» **INSTRUCTIONS TO FOLLOW**: What you return should be the exact lines from the one with "MATRIX pin DIN: D2 -> RX" to the end of the records below, both included, and no pictures.

» **DATA FOR PROCESSING**:
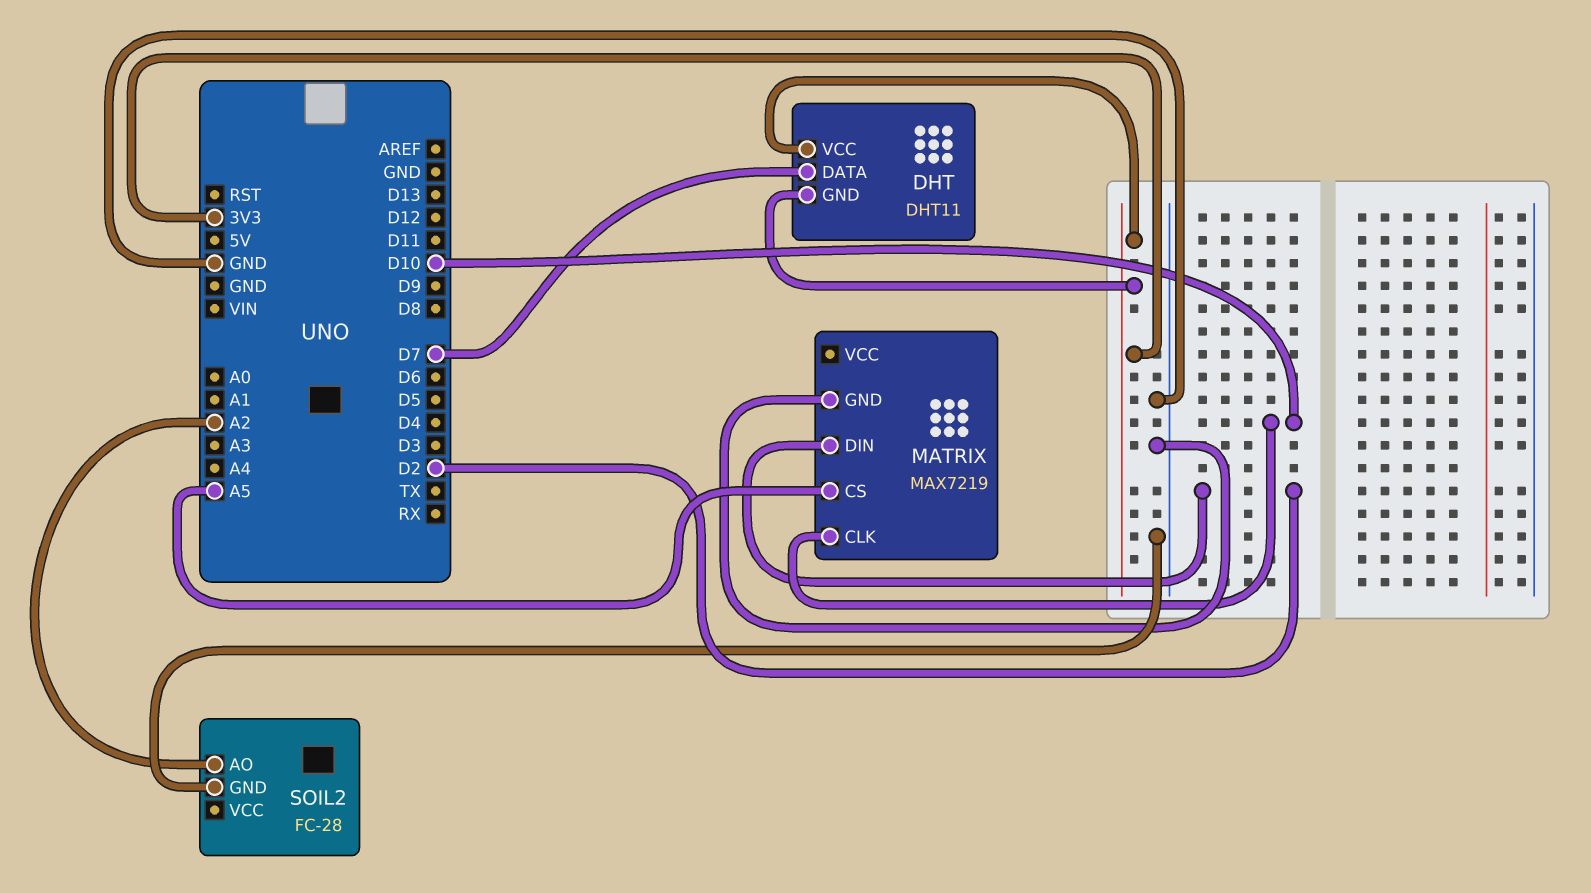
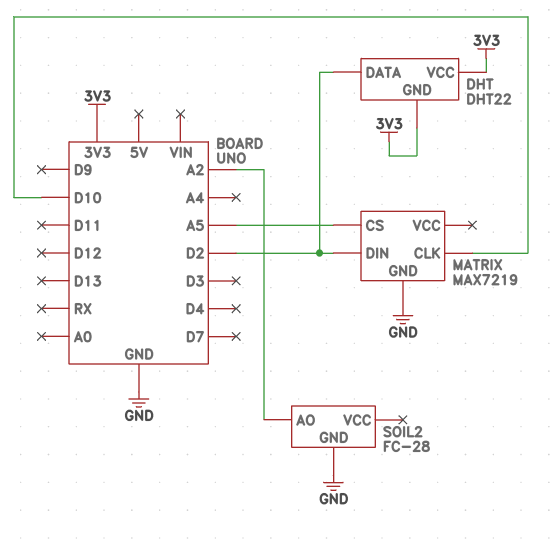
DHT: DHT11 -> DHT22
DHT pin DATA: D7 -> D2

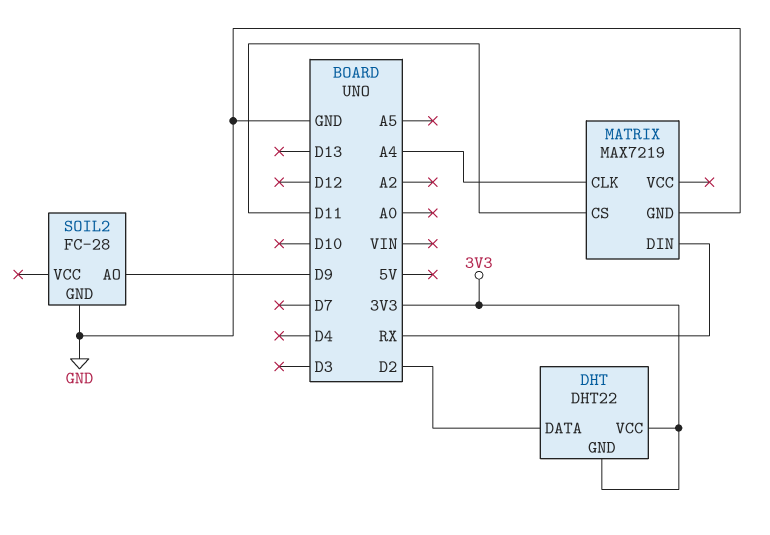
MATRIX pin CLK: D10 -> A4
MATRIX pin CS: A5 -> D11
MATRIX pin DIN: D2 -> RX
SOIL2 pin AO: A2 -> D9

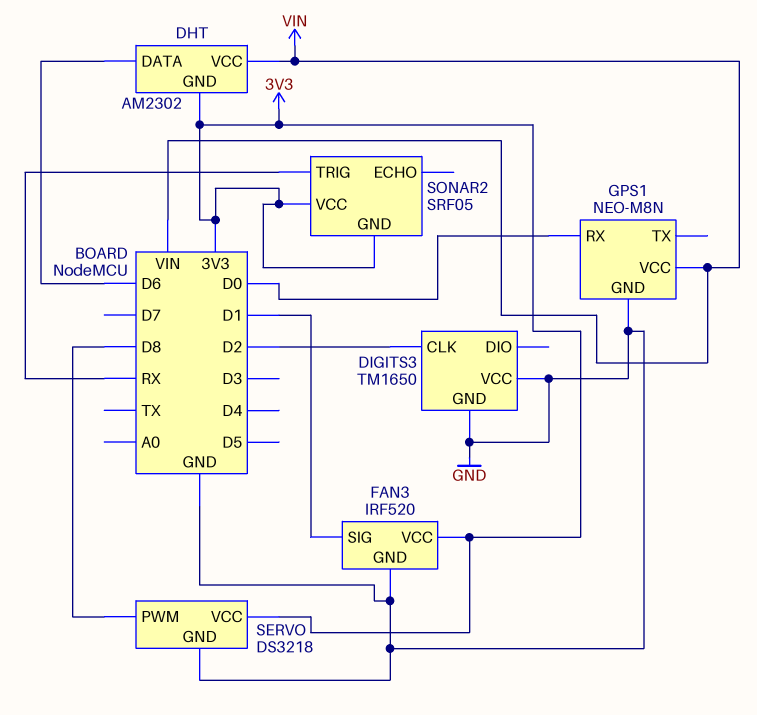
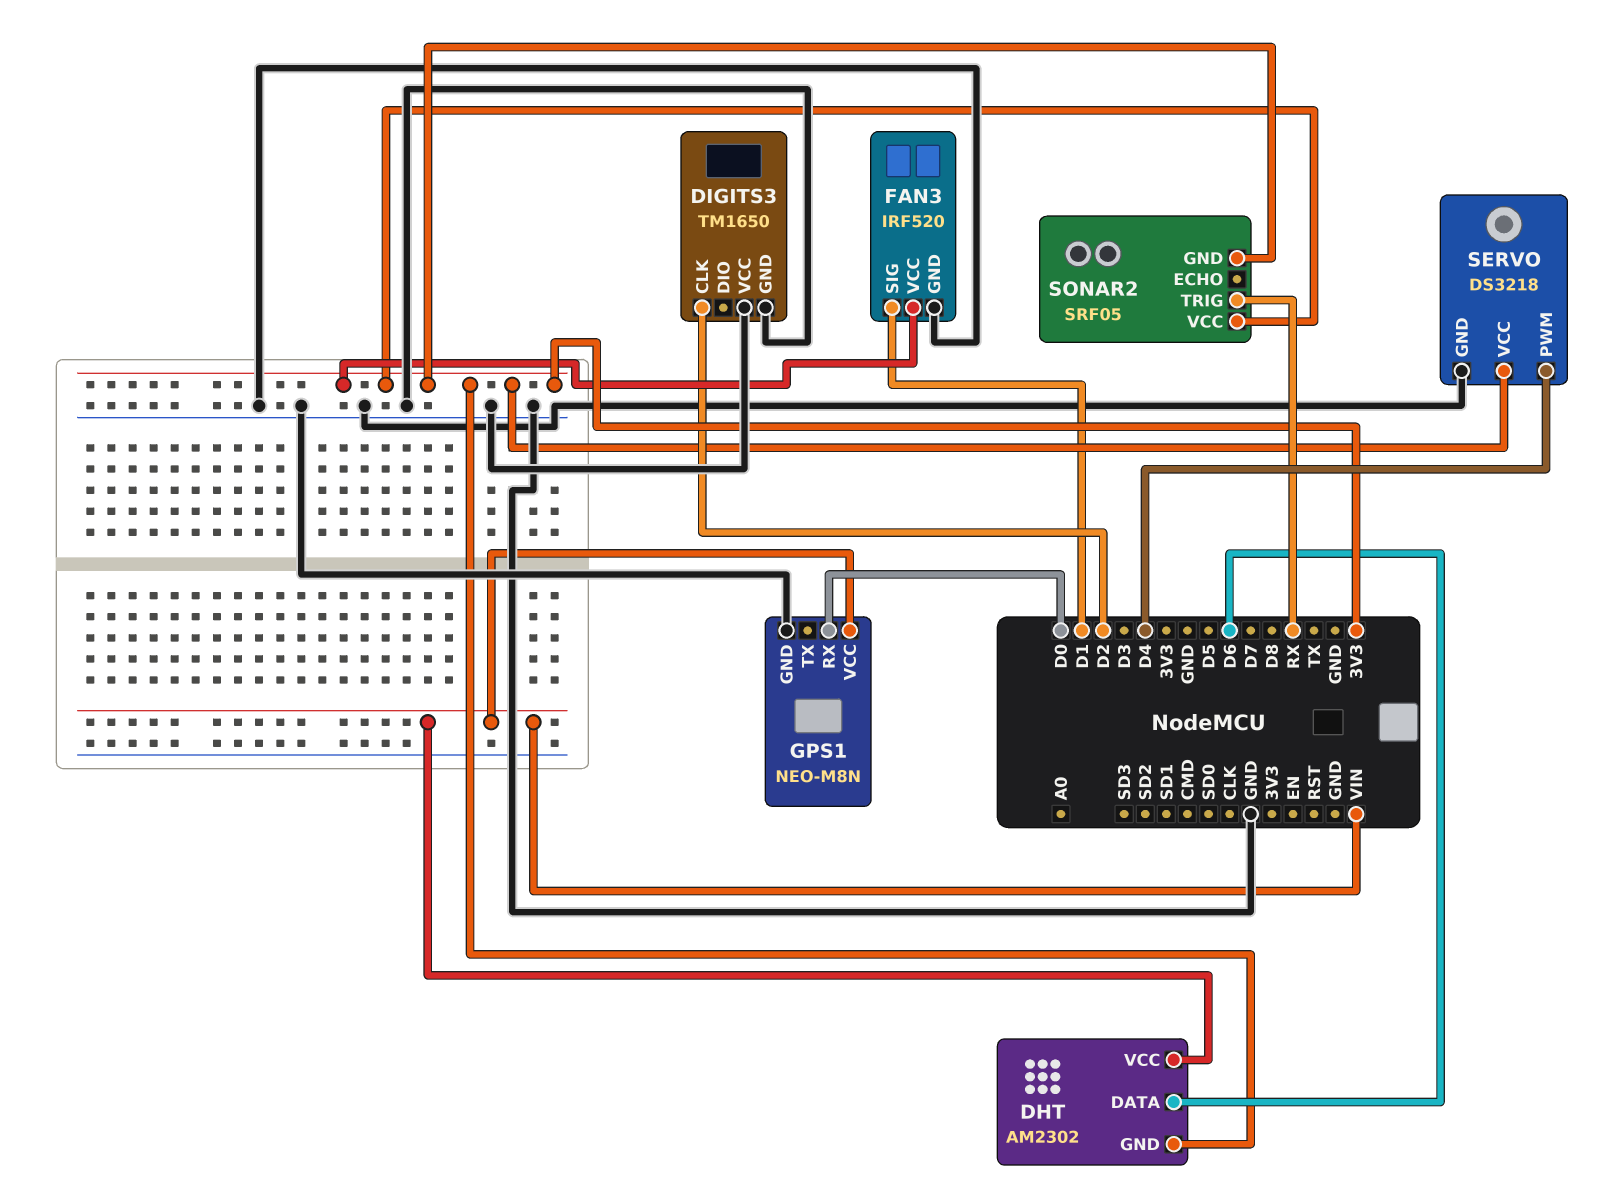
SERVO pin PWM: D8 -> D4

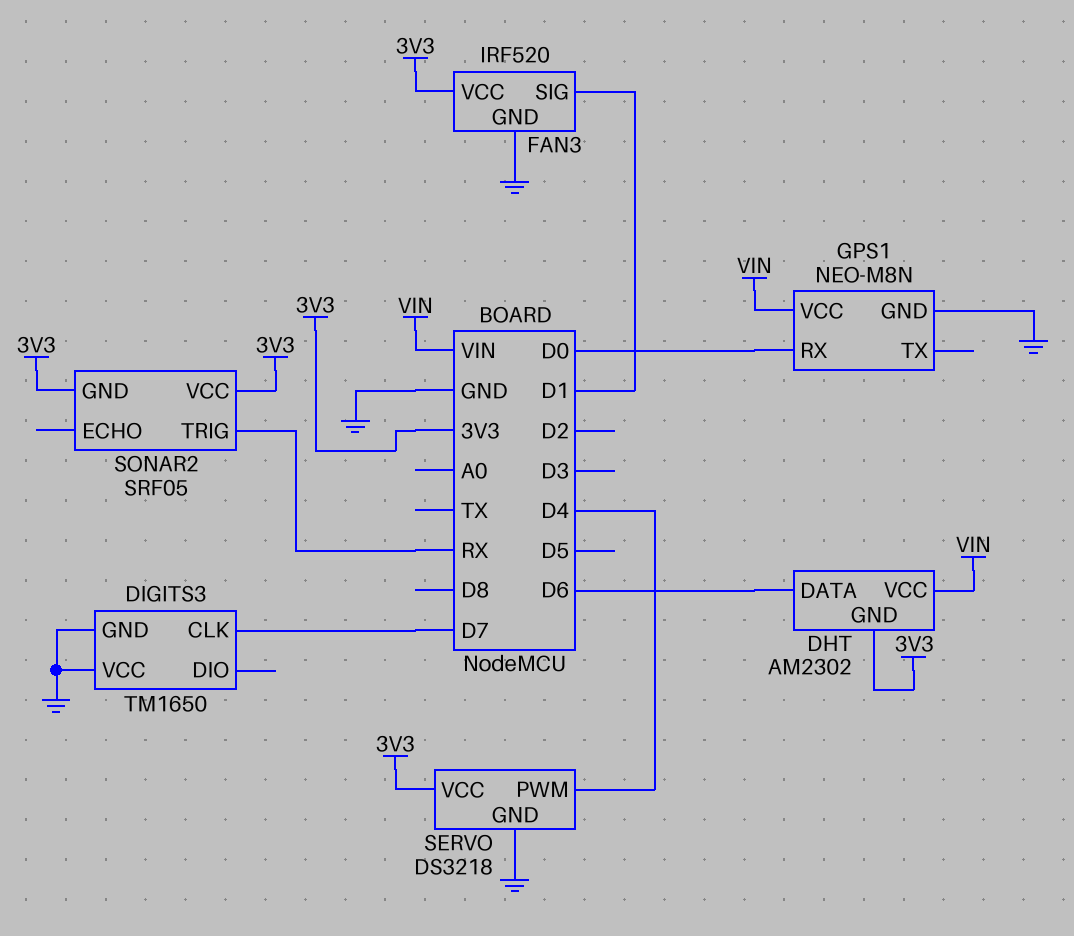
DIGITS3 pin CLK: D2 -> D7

» **TASK RESPONSE**:
MATRIX pin DIN: D2 -> RX
SOIL2 pin AO: A2 -> D9

SERVO pin PWM: D8 -> D4

DIGITS3 pin CLK: D2 -> D7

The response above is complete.